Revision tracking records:
◇ ◇ ◇ ◇ ◇

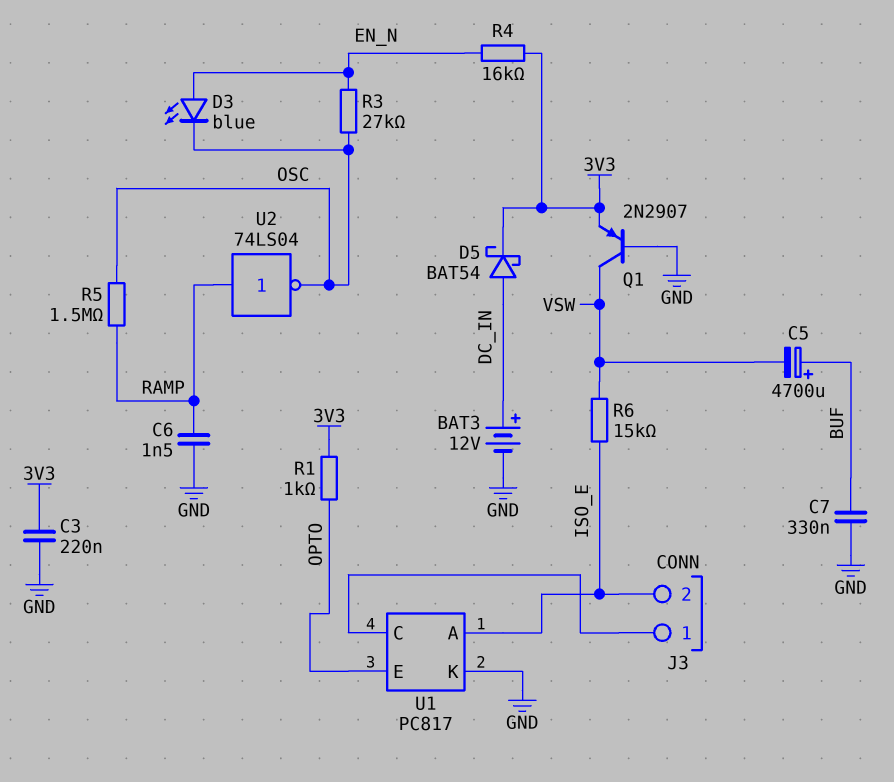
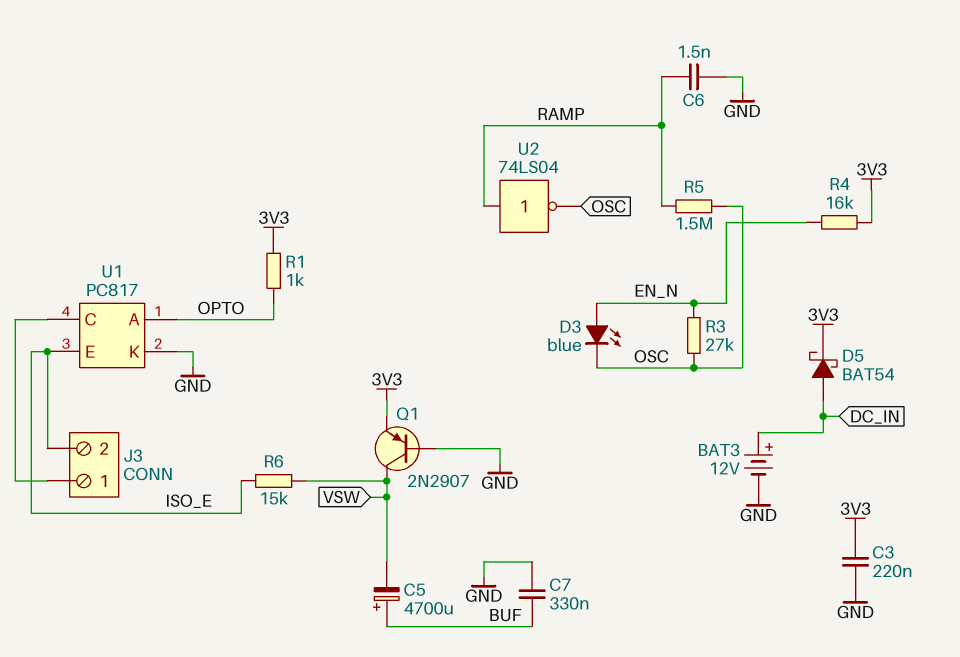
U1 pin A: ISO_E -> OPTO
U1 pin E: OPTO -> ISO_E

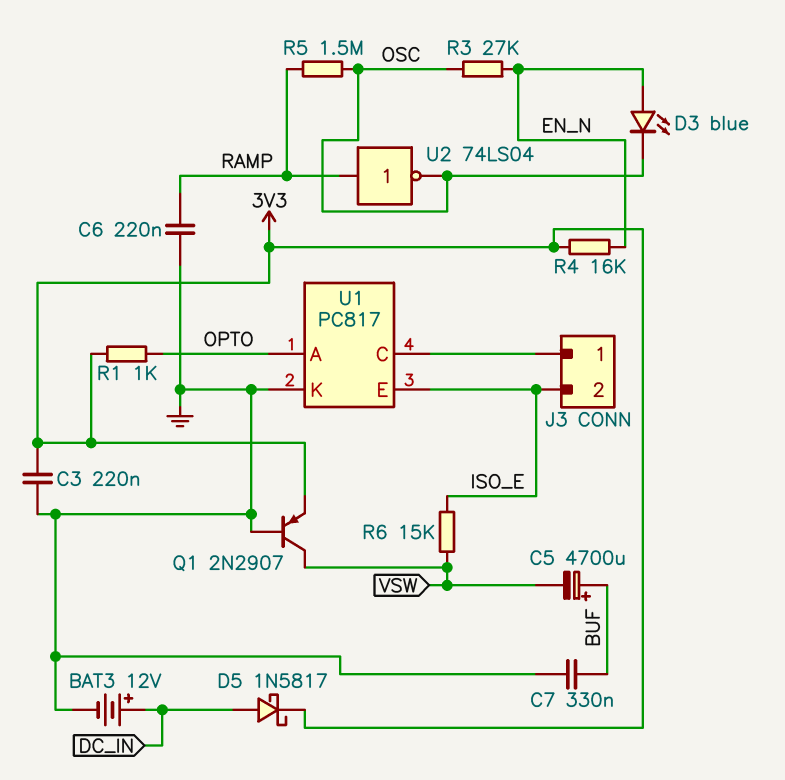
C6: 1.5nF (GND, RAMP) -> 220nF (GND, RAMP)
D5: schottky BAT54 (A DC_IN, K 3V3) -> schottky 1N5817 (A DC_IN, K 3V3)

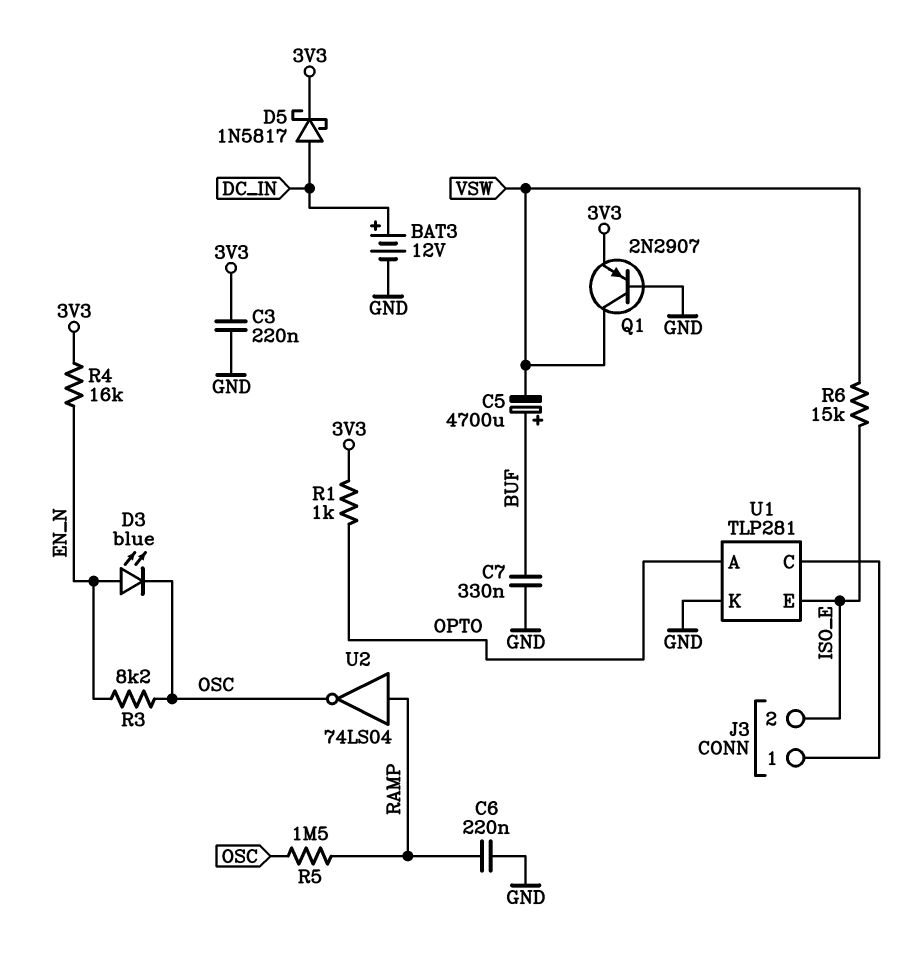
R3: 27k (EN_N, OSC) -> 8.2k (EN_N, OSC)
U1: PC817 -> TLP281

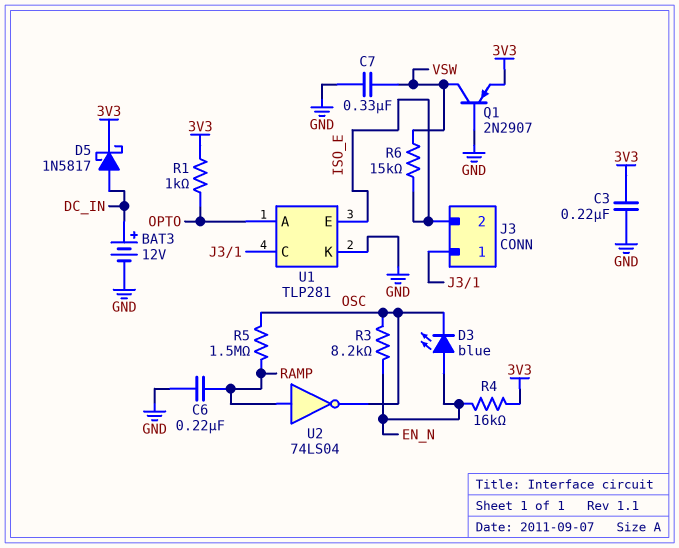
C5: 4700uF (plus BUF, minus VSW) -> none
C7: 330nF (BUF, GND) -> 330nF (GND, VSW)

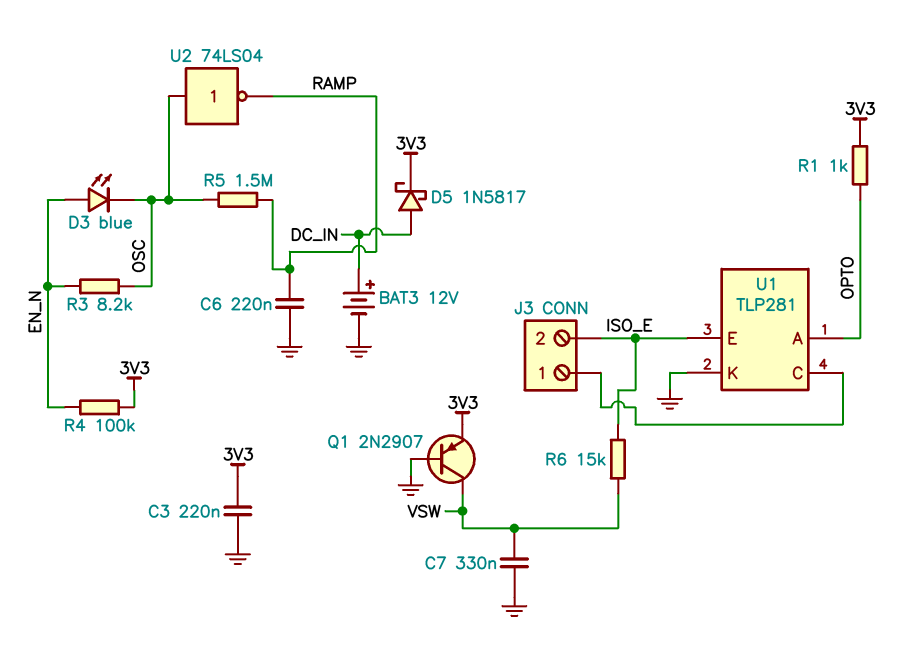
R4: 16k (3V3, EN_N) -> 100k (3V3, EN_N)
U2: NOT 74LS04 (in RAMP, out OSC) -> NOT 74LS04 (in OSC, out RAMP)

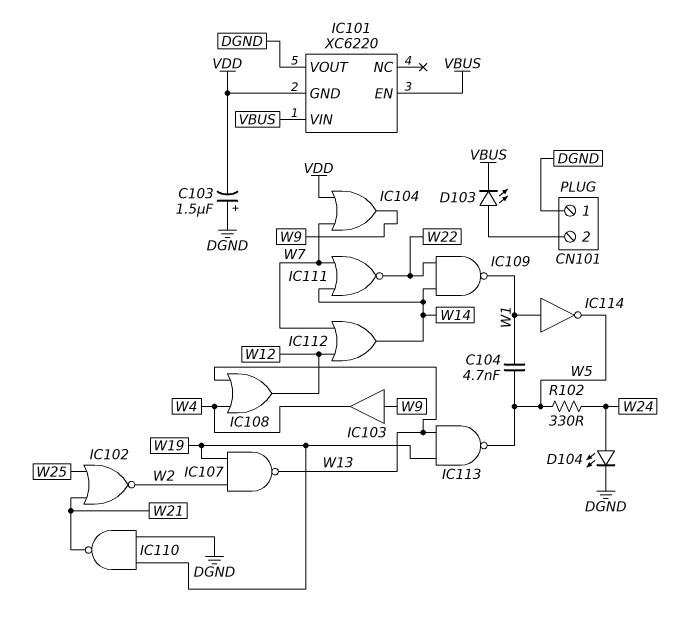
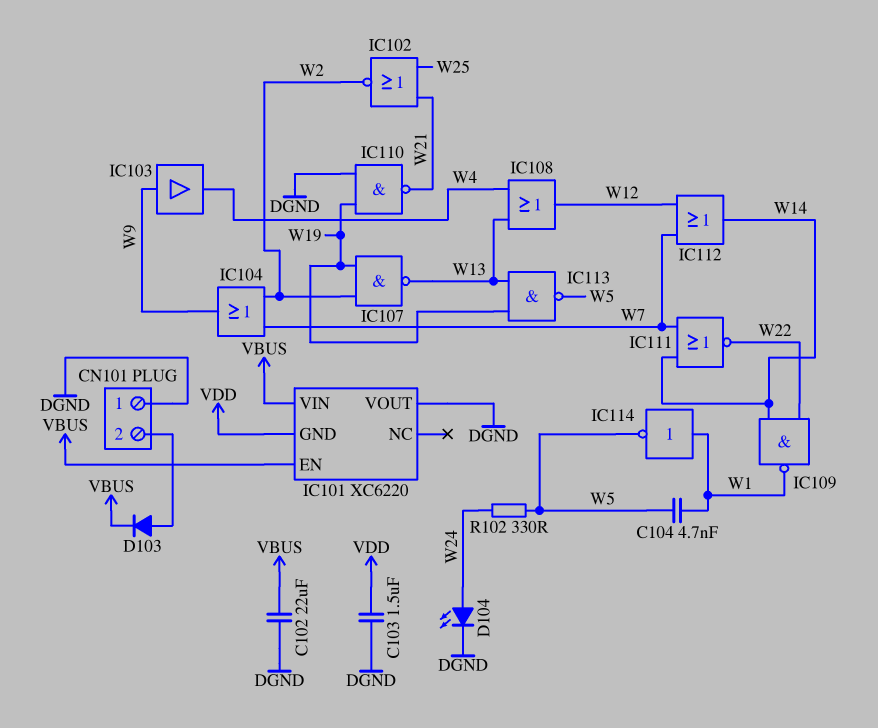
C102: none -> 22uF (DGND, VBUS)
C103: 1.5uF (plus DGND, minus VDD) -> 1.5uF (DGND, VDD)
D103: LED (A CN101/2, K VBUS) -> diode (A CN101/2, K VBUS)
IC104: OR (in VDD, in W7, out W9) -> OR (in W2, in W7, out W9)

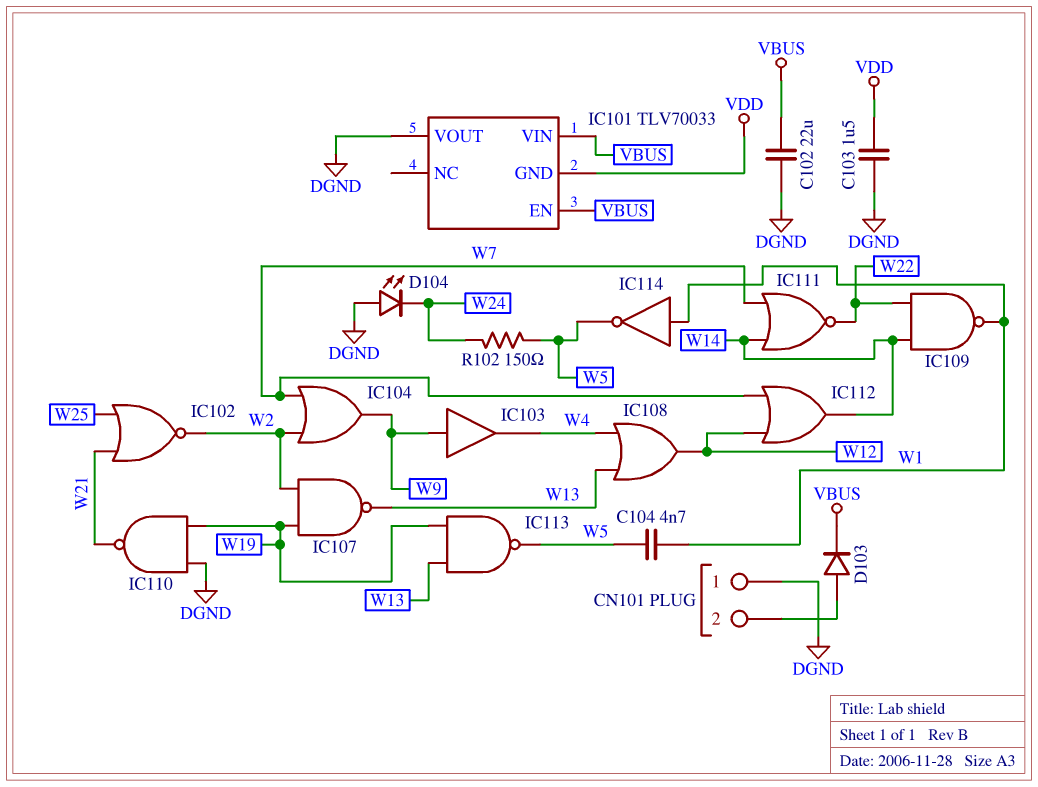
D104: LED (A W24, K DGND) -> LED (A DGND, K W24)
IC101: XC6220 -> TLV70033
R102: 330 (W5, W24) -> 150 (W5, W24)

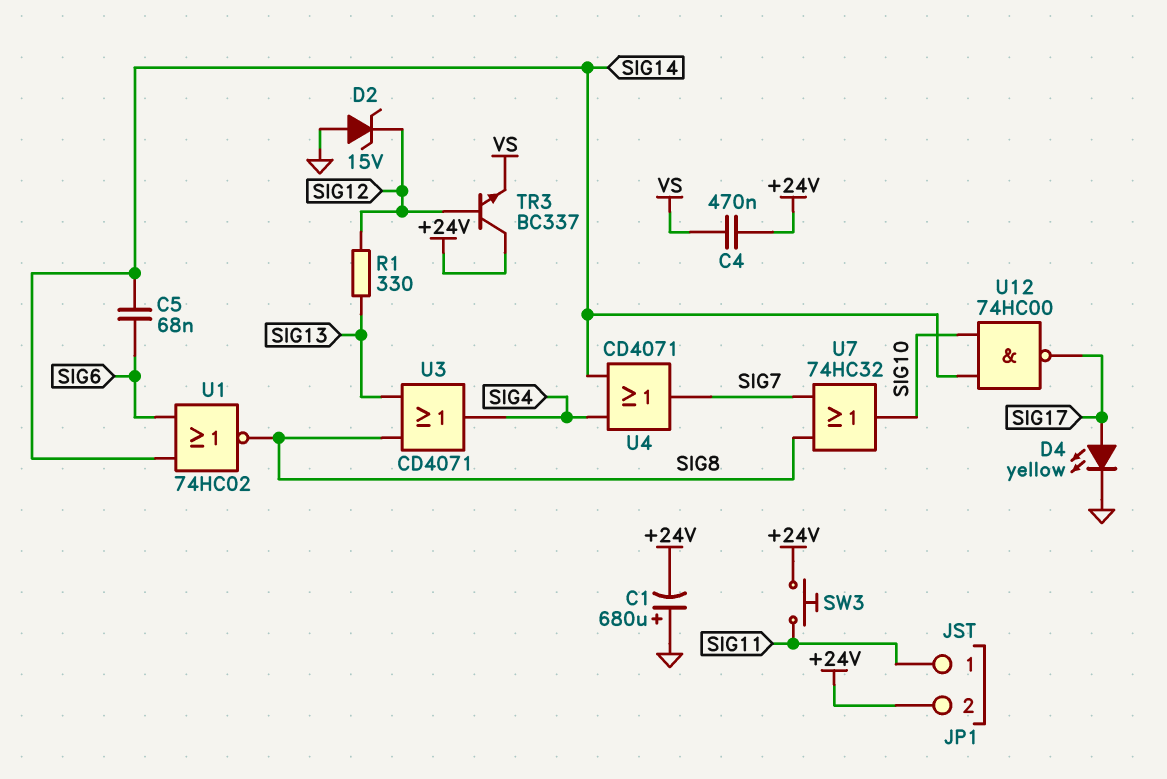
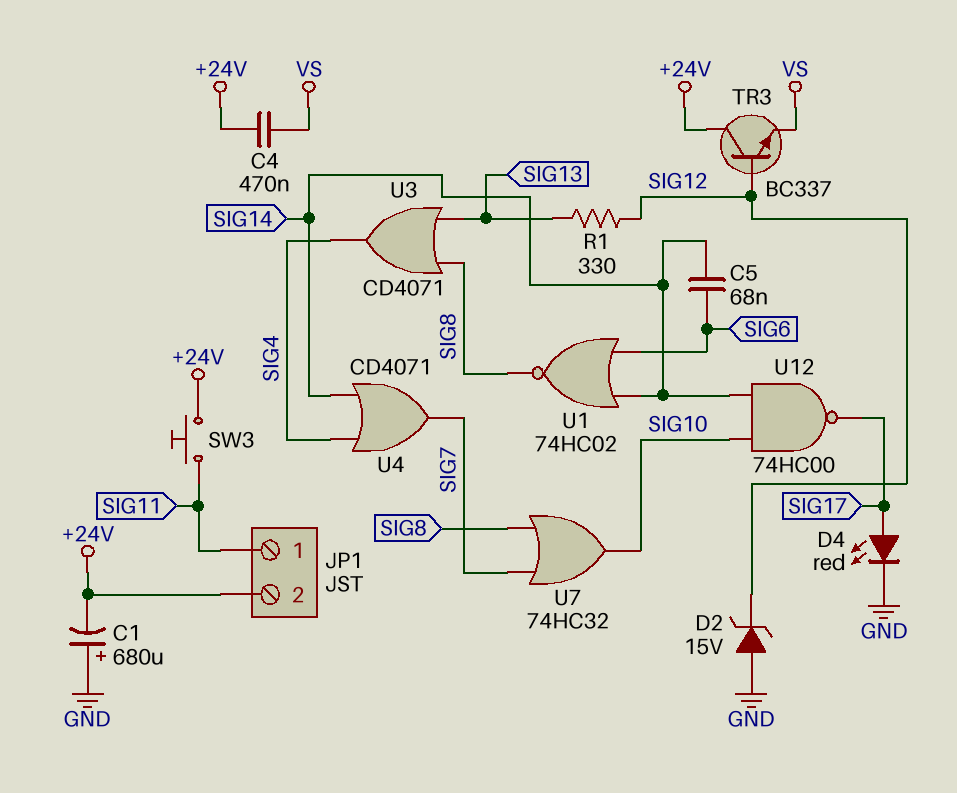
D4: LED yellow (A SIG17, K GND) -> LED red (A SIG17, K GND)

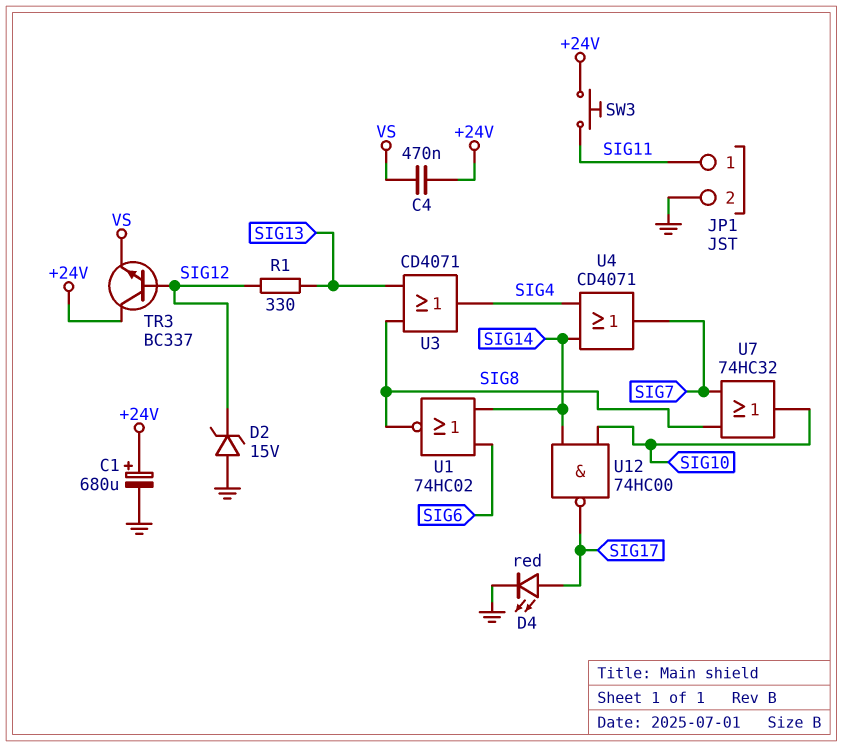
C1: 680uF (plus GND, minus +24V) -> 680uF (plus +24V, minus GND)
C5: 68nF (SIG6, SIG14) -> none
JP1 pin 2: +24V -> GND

◇ ◇ ◇ ◇ ◇

● **DESCRIPTION OF THE TASK**: Go over the data and return every line that includes the word "VBUS".

● **TASK OUTPUT**:
C102: none -> 22uF (DGND, VBUS)
D103: LED (A CN101/2, K VBUS) -> diode (A CN101/2, K VBUS)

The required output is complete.